[Opening Given data section]

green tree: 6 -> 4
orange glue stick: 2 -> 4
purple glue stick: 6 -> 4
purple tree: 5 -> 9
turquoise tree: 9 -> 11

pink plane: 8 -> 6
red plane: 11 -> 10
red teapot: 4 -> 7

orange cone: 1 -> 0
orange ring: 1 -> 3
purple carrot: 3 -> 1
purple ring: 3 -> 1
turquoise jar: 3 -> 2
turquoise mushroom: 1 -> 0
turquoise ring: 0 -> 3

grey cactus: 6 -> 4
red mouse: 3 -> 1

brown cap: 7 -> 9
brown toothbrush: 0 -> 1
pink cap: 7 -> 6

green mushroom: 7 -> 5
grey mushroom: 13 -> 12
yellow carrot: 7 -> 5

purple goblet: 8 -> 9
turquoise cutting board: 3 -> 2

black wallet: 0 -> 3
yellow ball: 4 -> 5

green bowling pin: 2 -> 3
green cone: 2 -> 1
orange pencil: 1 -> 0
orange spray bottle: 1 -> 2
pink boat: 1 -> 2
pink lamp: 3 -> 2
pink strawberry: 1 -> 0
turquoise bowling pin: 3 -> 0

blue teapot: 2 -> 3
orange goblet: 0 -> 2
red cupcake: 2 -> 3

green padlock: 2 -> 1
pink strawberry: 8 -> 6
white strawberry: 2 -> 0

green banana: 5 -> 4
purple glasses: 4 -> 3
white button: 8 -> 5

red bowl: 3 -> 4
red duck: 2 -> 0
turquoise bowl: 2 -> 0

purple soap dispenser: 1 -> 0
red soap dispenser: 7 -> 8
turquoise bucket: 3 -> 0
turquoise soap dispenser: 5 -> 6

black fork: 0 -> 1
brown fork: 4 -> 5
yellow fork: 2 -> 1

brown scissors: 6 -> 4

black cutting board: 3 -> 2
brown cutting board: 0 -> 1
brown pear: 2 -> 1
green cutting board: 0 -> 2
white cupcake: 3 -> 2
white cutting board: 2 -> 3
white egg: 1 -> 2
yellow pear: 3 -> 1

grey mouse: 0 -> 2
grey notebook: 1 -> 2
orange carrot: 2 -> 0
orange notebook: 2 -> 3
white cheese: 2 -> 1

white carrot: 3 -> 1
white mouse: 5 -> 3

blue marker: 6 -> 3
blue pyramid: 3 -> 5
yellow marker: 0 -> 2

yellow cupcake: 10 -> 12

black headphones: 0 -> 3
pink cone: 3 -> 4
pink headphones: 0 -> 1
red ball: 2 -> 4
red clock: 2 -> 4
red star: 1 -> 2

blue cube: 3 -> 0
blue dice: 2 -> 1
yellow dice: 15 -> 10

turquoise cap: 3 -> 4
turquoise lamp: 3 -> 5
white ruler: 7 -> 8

[Closing Given data section]

* _Activity_: The full listing, top to bottom: write it out again exactly.

* _Solution to this exercise_:
green tree: 6 -> 4
orange glue stick: 2 -> 4
purple glue stick: 6 -> 4
purple tree: 5 -> 9
turquoise tree: 9 -> 11

pink plane: 8 -> 6
red plane: 11 -> 10
red teapot: 4 -> 7

orange cone: 1 -> 0
orange ring: 1 -> 3
purple carrot: 3 -> 1
purple ring: 3 -> 1
turquoise jar: 3 -> 2
turquoise mushroom: 1 -> 0
turquoise ring: 0 -> 3

grey cactus: 6 -> 4
red mouse: 3 -> 1

brown cap: 7 -> 9
brown toothbrush: 0 -> 1
pink cap: 7 -> 6

green mushroom: 7 -> 5
grey mushroom: 13 -> 12
yellow carrot: 7 -> 5

purple goblet: 8 -> 9
turquoise cutting board: 3 -> 2

black wallet: 0 -> 3
yellow ball: 4 -> 5

green bowling pin: 2 -> 3
green cone: 2 -> 1
orange pencil: 1 -> 0
orange spray bottle: 1 -> 2
pink boat: 1 -> 2
pink lamp: 3 -> 2
pink strawberry: 1 -> 0
turquoise bowling pin: 3 -> 0

blue teapot: 2 -> 3
orange goblet: 0 -> 2
red cupcake: 2 -> 3

green padlock: 2 -> 1
pink strawberry: 8 -> 6
white strawberry: 2 -> 0

green banana: 5 -> 4
purple glasses: 4 -> 3
white button: 8 -> 5

red bowl: 3 -> 4
red duck: 2 -> 0
turquoise bowl: 2 -> 0

purple soap dispenser: 1 -> 0
red soap dispenser: 7 -> 8
turquoise bucket: 3 -> 0
turquoise soap dispenser: 5 -> 6

black fork: 0 -> 1
brown fork: 4 -> 5
yellow fork: 2 -> 1

brown scissors: 6 -> 4

black cutting board: 3 -> 2
brown cutting board: 0 -> 1
brown pear: 2 -> 1
green cutting board: 0 -> 2
white cupcake: 3 -> 2
white cutting board: 2 -> 3
white egg: 1 -> 2
yellow pear: 3 -> 1

grey mouse: 0 -> 2
grey notebook: 1 -> 2
orange carrot: 2 -> 0
orange notebook: 2 -> 3
white cheese: 2 -> 1

white carrot: 3 -> 1
white mouse: 5 -> 3

blue marker: 6 -> 3
blue pyramid: 3 -> 5
yellow marker: 0 -> 2

yellow cupcake: 10 -> 12

black headphones: 0 -> 3
pink cone: 3 -> 4
pink headphones: 0 -> 1
red ball: 2 -> 4
red clock: 2 -> 4
red star: 1 -> 2

blue cube: 3 -> 0
blue dice: 2 -> 1
yellow dice: 15 -> 10

turquoise cap: 3 -> 4
turquoise lamp: 3 -> 5
white ruler: 7 -> 8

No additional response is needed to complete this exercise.